WORK REQUEST » Begin at the line containing "recoloured,pink cylinder,<638 394>,green" in the data below and go on through the line containing "turned,black domino,<487 401>,,<548", repeating each line exactly; include both ends and no other line.

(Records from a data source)

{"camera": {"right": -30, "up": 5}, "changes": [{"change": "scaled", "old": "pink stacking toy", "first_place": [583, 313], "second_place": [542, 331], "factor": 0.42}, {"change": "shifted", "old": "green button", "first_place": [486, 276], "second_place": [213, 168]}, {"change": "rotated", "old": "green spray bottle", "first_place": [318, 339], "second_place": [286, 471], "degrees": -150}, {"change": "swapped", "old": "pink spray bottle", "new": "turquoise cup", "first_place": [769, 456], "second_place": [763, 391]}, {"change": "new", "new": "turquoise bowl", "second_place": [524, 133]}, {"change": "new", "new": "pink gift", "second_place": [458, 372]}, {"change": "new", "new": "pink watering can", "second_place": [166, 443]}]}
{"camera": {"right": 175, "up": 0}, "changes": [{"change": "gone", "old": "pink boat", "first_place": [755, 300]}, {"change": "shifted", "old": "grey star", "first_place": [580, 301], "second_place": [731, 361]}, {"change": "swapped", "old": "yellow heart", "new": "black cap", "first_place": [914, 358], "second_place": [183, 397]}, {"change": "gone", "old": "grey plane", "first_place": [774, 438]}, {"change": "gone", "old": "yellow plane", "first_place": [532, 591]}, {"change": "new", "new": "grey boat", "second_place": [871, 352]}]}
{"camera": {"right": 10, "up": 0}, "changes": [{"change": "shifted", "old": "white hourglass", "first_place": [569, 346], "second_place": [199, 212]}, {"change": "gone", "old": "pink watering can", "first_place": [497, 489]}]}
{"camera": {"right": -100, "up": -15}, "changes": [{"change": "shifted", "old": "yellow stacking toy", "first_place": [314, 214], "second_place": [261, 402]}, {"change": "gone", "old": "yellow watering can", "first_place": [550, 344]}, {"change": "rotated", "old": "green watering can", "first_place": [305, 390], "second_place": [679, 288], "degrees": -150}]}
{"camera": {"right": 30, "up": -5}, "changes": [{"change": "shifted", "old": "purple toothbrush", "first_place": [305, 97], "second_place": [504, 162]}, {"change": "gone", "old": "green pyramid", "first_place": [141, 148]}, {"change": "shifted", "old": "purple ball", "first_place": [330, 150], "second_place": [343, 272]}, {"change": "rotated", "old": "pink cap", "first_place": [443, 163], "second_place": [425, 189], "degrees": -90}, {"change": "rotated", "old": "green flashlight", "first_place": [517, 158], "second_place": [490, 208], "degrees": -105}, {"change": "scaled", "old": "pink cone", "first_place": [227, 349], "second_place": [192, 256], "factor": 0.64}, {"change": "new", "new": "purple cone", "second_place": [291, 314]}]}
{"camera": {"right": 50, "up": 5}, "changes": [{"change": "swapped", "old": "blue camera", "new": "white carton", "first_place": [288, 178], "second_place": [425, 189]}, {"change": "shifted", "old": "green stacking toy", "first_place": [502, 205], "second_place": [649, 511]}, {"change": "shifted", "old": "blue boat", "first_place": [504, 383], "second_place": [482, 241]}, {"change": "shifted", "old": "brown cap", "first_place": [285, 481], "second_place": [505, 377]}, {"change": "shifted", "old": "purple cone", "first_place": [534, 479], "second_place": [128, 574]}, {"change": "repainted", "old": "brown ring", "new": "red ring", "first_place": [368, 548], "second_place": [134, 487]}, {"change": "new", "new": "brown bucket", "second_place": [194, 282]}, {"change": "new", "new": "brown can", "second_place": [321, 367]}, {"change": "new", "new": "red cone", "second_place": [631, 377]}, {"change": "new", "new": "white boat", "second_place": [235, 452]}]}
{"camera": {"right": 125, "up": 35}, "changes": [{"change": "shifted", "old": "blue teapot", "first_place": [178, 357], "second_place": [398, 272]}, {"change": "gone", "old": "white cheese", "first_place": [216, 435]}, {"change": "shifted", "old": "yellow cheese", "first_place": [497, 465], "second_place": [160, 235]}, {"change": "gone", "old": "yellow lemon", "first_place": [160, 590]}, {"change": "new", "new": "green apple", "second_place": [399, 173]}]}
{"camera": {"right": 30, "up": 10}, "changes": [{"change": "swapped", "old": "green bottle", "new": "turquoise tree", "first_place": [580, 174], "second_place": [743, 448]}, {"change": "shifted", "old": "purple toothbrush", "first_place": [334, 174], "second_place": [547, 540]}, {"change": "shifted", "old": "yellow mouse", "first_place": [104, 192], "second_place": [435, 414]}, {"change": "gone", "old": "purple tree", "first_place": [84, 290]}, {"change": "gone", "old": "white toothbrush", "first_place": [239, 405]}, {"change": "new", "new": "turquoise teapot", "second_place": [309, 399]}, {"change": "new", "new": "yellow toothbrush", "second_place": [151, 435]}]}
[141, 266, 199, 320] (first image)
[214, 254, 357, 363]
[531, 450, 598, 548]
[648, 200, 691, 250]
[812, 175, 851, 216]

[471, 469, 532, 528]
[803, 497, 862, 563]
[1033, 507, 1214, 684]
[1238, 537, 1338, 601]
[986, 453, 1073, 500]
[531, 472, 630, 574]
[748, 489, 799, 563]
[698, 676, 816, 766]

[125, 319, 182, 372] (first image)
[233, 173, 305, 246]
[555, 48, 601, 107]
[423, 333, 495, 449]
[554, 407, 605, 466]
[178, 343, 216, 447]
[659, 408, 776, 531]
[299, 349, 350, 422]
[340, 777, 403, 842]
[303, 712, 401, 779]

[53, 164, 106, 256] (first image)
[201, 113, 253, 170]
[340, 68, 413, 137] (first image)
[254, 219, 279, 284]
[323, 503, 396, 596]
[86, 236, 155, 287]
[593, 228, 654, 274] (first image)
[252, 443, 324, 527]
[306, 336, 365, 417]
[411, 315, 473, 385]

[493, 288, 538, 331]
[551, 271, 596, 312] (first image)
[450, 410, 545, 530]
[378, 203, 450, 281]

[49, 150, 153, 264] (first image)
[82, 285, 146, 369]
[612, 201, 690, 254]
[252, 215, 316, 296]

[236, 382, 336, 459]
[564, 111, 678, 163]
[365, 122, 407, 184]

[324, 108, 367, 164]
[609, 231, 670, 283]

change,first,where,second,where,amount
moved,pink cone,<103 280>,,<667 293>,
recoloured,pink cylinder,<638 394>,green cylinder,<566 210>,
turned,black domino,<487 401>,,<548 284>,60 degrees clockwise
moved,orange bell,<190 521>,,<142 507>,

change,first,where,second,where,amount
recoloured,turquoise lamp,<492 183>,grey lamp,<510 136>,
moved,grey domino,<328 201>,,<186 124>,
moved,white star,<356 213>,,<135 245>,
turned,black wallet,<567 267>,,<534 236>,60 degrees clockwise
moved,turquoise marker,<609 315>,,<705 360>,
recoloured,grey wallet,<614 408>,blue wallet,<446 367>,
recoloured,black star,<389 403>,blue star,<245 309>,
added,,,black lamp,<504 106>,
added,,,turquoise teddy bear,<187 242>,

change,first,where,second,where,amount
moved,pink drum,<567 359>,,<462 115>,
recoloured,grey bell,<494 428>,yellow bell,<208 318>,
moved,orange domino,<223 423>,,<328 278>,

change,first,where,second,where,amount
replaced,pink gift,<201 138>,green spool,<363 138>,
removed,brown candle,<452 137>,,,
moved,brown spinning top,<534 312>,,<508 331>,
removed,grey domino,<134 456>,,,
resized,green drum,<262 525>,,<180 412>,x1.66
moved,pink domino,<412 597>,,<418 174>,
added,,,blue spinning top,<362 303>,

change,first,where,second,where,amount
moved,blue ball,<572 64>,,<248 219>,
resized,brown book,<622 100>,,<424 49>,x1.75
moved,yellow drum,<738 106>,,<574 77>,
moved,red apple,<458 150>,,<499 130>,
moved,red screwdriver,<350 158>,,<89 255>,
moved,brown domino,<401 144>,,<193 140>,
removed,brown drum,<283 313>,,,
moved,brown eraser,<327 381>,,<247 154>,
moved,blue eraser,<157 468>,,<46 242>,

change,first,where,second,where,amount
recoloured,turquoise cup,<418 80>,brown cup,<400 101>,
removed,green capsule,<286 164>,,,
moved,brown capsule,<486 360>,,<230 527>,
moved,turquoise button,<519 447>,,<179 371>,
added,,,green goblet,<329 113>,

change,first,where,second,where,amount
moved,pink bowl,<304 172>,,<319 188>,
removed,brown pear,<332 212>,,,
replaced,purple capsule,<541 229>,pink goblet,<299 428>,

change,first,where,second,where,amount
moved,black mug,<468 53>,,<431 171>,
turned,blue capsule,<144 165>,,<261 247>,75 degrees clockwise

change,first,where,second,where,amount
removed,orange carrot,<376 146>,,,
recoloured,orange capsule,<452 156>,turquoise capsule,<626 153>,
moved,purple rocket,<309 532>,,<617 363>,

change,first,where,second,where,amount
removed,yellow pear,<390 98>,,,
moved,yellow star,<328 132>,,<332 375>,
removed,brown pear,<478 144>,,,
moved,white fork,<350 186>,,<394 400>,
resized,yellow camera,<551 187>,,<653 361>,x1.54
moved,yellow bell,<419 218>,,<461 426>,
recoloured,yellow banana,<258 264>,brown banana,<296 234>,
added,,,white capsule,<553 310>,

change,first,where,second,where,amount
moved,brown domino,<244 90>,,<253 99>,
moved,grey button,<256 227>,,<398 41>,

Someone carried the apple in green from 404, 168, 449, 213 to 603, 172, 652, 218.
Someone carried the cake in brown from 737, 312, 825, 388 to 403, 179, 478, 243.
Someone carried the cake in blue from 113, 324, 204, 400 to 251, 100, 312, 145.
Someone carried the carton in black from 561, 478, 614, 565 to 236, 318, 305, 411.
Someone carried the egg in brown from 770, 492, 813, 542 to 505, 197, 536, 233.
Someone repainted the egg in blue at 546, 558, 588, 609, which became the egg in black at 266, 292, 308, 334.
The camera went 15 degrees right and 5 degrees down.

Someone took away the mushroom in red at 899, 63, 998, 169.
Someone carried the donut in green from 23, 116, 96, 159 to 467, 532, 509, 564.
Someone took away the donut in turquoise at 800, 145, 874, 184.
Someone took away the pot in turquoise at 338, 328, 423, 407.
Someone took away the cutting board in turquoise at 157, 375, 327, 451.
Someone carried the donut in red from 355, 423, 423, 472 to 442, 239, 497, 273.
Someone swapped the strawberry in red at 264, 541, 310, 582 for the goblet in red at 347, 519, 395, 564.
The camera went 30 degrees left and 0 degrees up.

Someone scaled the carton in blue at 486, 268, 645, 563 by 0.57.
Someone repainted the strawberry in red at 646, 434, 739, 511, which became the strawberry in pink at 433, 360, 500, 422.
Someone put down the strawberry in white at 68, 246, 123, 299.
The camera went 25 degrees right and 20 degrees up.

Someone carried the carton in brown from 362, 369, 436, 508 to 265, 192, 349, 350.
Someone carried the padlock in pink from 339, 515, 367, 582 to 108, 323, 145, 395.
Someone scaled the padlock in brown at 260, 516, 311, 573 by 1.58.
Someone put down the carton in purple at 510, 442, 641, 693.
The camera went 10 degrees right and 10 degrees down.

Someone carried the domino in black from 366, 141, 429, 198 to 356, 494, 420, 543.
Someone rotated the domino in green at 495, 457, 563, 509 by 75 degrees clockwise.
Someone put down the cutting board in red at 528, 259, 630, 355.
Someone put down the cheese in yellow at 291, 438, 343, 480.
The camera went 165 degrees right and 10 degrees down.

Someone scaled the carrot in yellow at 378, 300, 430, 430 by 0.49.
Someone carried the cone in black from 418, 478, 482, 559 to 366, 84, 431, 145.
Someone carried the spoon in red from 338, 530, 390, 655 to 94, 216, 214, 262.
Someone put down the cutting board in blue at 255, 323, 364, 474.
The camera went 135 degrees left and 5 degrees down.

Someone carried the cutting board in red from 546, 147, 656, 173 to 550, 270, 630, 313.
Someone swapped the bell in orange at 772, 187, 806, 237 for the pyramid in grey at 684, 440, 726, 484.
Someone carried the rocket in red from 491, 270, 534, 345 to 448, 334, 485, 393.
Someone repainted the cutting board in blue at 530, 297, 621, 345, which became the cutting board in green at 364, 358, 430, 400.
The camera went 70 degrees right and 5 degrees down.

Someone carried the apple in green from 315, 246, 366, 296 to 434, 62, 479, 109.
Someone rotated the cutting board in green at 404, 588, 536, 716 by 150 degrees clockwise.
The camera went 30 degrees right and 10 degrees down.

EXPECTED ANSWER »
recoloured,pink cylinder,<638 394>,green cylinder,<566 210>,
turned,black domino,<487 401>,,<548 284>,60 degrees clockwise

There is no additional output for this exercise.